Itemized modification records

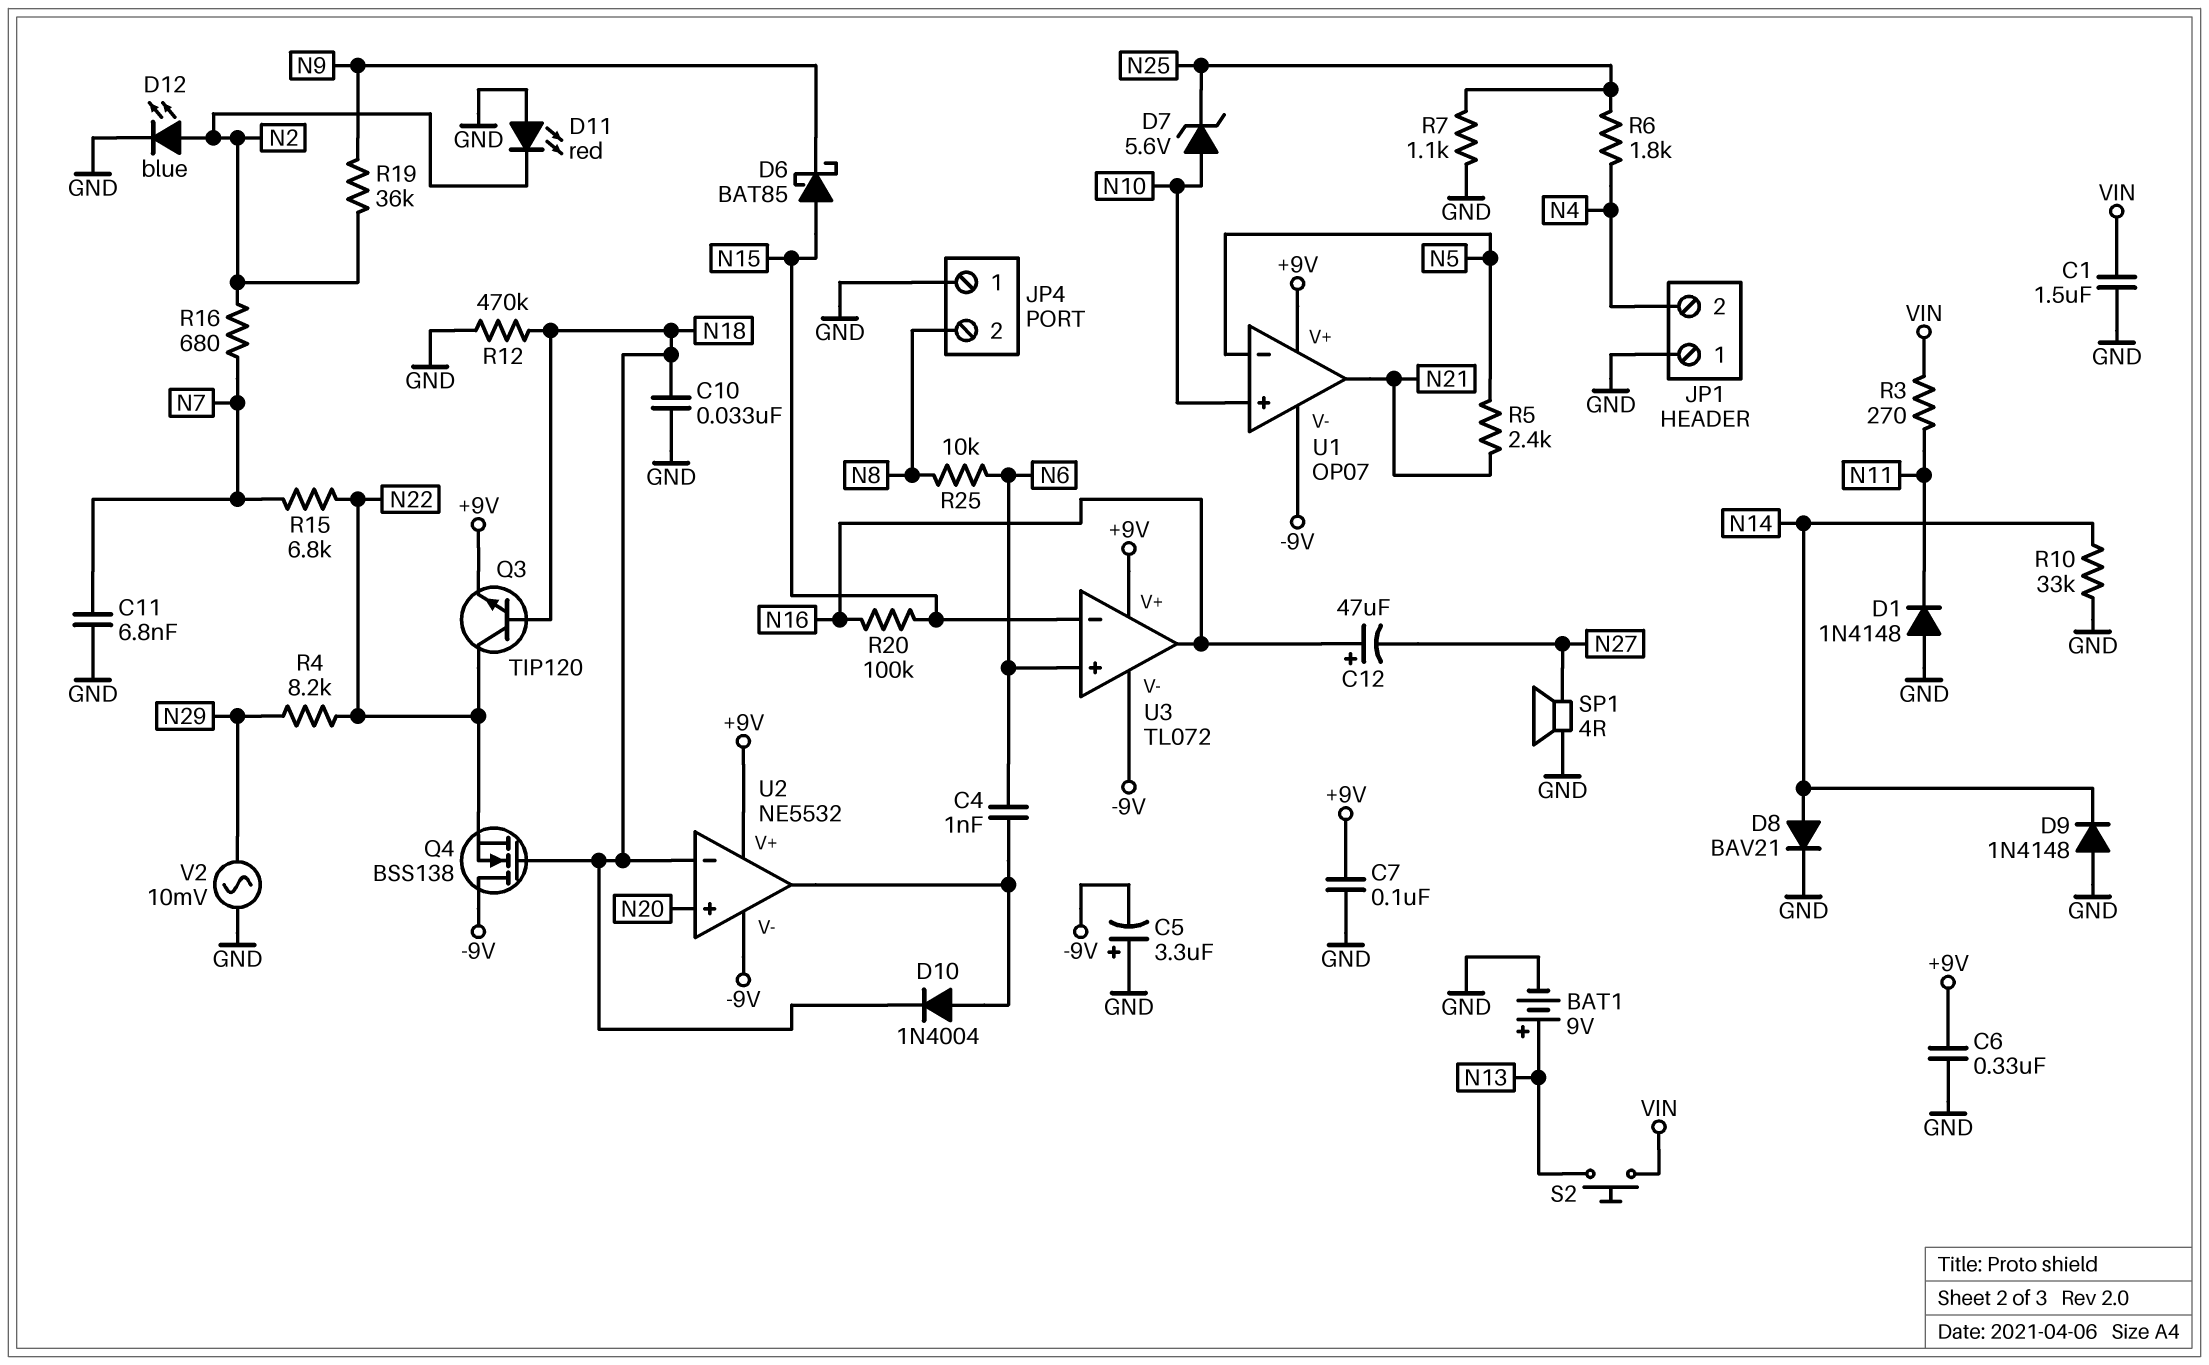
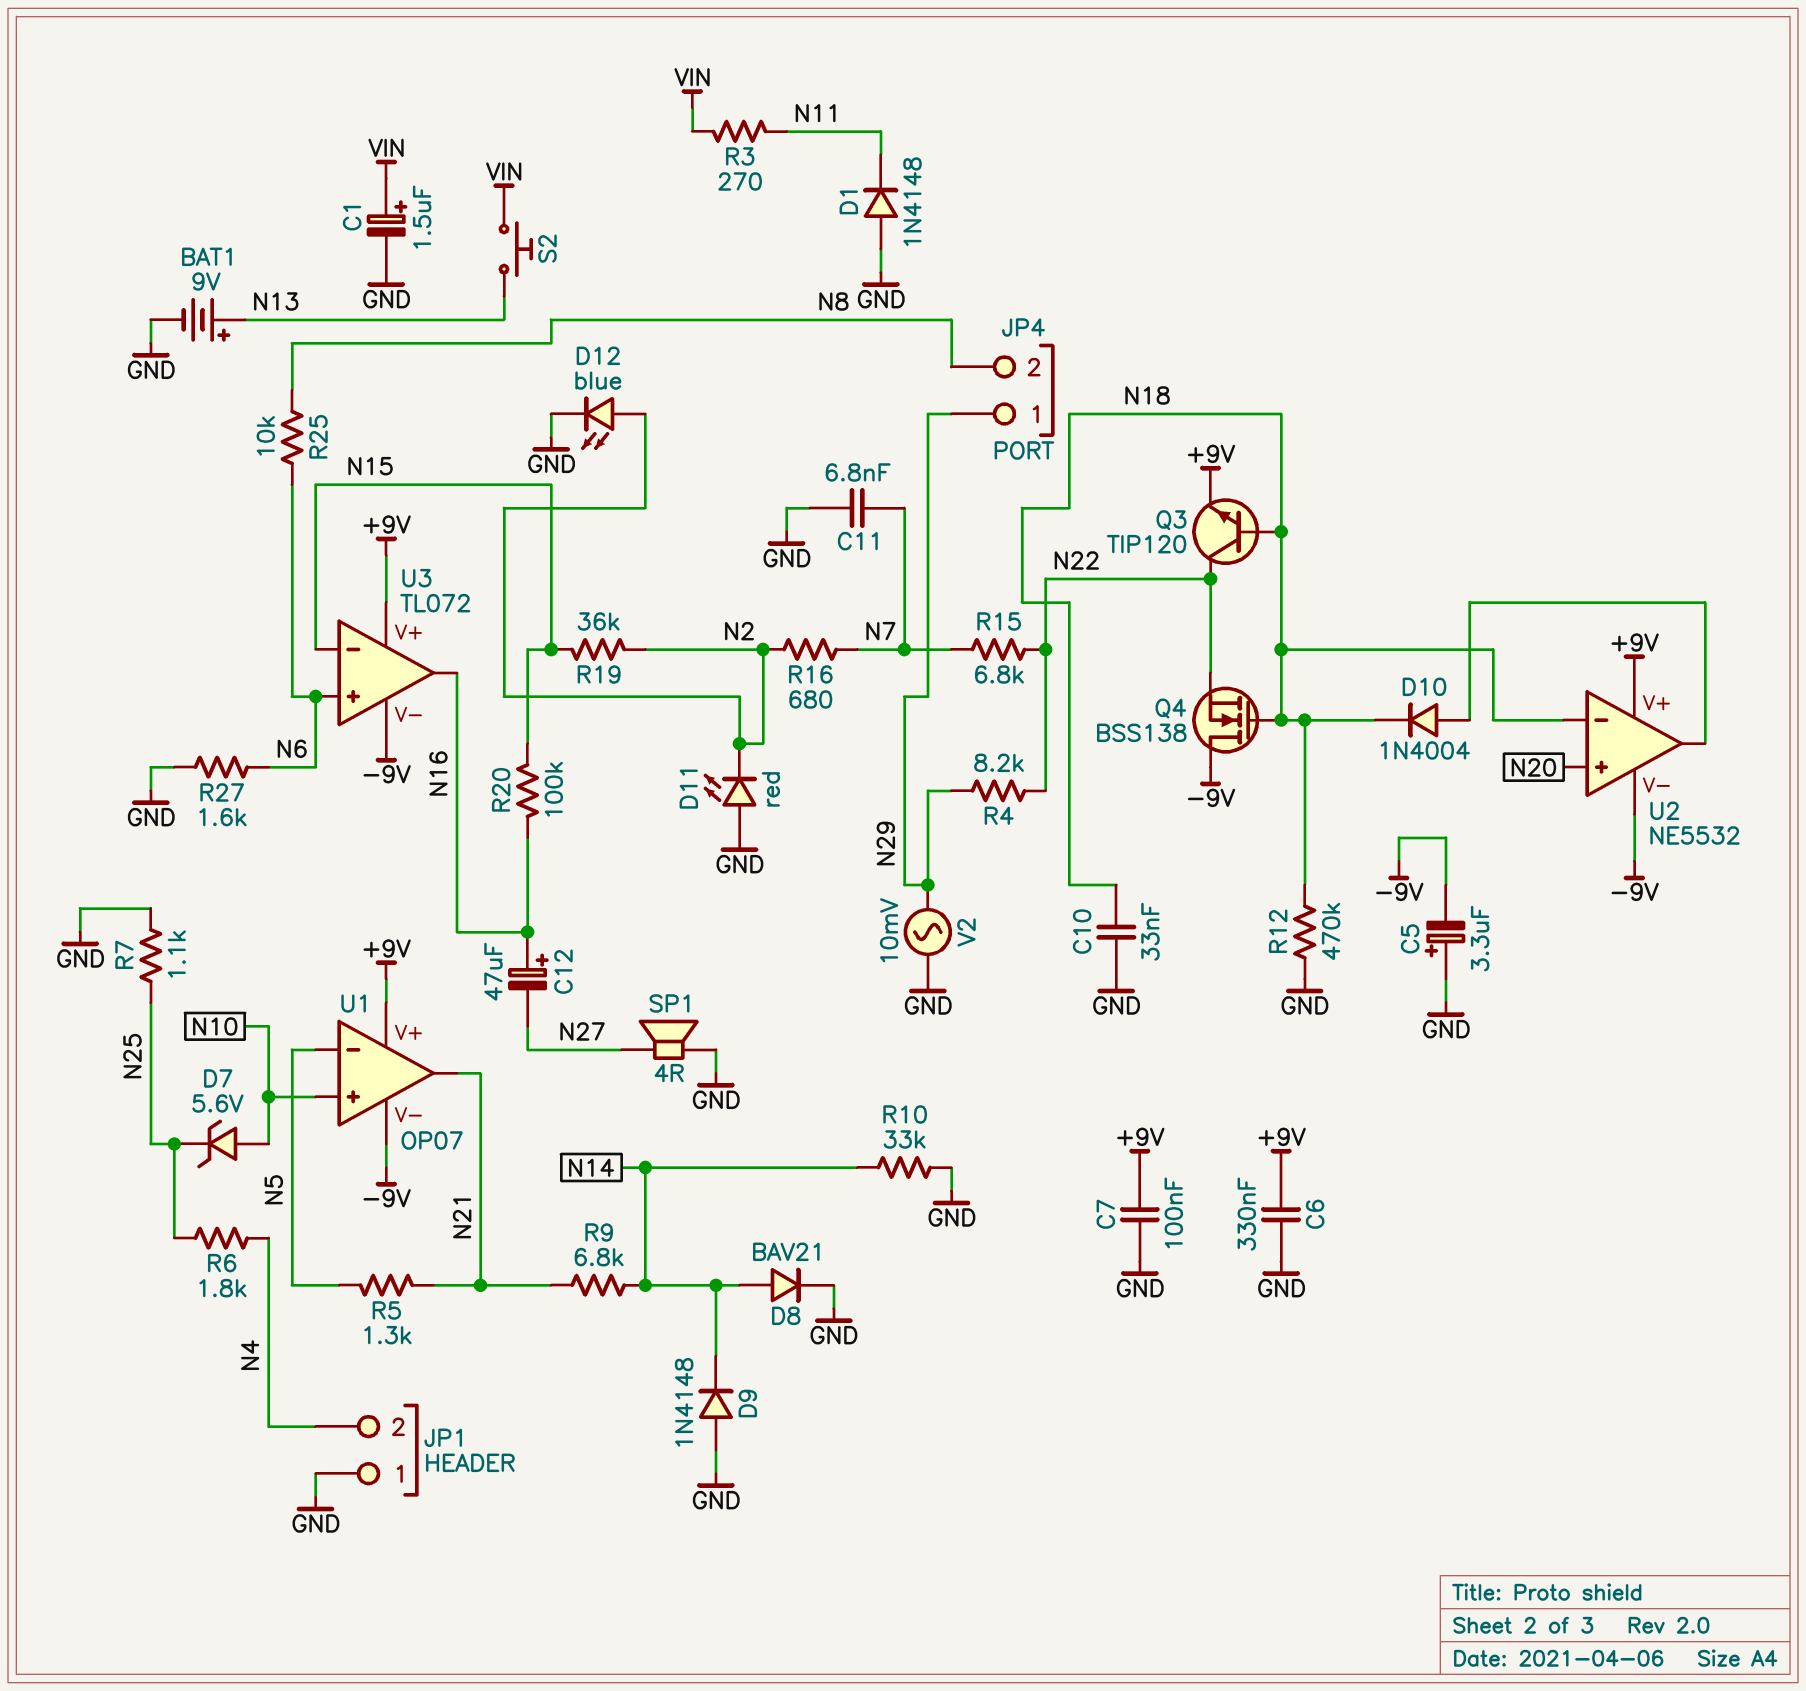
C1: 1.5uF (GND, VIN) -> 1.5uF (plus VIN, minus GND)
C4: 1nF (N6, U2/out) -> none
D6: schottky BAT85 (A N15, K N9) -> none
JP4 pin 1: GND -> N29
R5: 2.4k (N5, N21) -> 1.3k (N5, N21)
R9: none -> 6.8k (N14, N21)
R19: 36k (N2, N9) -> 36k (N2, N15)
R27: none -> 1.6k (GND, N6)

Problem: For each line in the entries that holds "none", return that line.

Output of the exercise:
C4: 1nF (N6, U2/out) -> none
D6: schottky BAT85 (A N15, K N9) -> none
R9: none -> 6.8k (N14, N21)
R27: none -> 1.6k (GND, N6)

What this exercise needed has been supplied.